# [AIM OF THE TASK]
The response must reproduce exactly every line of the material below holding the word "stacking".
(GIVEN INFORMATION begins)
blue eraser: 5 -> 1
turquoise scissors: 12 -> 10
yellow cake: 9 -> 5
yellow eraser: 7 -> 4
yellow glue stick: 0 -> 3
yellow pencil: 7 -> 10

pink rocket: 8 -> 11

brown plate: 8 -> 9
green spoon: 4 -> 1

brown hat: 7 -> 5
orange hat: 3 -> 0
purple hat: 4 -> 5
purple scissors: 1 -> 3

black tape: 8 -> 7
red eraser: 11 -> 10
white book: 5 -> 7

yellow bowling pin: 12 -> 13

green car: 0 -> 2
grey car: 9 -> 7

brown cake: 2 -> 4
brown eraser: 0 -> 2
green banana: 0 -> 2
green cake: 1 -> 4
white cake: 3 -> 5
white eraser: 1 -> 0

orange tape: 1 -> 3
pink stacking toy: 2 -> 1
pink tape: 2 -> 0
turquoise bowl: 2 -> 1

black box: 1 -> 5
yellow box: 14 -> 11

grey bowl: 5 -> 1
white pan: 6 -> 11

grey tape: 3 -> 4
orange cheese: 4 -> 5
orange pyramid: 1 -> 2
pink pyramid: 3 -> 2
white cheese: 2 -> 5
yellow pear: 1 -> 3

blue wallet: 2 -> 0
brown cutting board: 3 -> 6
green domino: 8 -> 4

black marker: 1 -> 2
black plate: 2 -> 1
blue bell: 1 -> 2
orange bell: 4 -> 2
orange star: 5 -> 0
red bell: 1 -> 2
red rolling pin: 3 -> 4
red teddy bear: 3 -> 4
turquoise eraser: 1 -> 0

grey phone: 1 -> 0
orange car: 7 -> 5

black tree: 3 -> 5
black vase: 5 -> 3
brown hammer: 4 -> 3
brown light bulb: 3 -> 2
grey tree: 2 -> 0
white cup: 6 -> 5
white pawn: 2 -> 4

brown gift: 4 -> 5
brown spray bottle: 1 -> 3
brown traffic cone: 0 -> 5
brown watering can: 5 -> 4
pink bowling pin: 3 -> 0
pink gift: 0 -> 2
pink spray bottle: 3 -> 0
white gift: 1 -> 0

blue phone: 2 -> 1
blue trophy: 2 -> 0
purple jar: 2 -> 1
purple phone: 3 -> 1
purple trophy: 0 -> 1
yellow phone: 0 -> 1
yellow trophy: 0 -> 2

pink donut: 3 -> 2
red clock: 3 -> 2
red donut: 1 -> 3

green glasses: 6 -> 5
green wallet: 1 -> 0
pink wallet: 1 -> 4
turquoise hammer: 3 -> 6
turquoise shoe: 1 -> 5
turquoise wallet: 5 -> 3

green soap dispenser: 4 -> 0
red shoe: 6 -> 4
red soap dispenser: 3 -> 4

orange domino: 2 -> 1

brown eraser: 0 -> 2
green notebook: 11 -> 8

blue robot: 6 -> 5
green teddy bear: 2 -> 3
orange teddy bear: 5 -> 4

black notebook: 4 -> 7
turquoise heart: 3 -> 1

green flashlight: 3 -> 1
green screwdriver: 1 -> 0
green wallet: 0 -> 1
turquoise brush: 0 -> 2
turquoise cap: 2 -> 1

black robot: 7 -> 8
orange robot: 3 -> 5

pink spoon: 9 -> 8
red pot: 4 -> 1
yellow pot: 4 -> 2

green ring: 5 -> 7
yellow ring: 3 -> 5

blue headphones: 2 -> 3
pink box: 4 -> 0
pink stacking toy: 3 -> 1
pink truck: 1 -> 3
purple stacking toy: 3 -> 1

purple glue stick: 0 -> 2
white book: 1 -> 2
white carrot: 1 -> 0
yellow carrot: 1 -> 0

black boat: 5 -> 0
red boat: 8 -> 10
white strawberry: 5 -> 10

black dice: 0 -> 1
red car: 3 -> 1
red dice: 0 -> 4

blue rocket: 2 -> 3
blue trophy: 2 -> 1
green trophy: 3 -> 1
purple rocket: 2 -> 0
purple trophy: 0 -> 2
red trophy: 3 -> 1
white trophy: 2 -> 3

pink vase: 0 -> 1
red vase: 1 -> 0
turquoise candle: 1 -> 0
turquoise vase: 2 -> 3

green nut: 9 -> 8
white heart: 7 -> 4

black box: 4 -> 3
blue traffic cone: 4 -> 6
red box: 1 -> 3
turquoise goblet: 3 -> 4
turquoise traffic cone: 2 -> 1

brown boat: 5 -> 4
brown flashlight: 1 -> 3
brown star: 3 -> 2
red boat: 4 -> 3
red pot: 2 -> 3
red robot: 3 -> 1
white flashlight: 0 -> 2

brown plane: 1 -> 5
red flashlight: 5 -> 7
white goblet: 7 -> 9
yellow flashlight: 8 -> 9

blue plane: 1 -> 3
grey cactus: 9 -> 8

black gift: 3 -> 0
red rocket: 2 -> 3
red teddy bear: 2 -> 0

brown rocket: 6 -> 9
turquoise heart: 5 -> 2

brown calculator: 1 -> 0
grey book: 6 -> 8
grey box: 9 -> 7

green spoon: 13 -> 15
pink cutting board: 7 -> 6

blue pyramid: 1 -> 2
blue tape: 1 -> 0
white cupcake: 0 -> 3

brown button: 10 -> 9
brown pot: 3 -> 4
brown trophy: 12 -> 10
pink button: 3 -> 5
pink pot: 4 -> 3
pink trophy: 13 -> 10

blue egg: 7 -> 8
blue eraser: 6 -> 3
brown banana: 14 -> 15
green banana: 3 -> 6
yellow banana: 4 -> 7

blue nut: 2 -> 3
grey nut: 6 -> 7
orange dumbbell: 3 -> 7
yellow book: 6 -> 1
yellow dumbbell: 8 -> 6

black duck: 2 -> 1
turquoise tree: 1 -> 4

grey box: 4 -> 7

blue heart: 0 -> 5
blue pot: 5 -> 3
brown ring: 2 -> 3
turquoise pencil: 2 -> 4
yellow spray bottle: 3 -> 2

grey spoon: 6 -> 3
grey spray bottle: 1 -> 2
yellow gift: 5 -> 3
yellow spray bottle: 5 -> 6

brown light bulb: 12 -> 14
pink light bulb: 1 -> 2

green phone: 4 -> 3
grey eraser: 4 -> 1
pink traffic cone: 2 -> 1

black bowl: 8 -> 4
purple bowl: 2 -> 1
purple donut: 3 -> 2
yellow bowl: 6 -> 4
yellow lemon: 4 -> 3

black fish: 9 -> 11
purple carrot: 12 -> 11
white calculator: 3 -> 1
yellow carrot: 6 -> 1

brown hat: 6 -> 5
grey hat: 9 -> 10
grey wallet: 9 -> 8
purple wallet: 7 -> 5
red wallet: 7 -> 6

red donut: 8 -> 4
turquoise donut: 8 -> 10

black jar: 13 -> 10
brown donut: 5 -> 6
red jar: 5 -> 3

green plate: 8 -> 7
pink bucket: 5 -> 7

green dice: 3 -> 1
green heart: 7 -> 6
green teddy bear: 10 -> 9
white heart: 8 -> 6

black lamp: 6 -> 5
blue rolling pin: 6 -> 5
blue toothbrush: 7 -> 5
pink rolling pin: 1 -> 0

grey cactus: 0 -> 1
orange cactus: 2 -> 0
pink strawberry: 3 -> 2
(GIVEN INFORMATION ends)
# [RESULT BELOW]
pink stacking toy: 2 -> 1
pink stacking toy: 3 -> 1
purple stacking toy: 3 -> 1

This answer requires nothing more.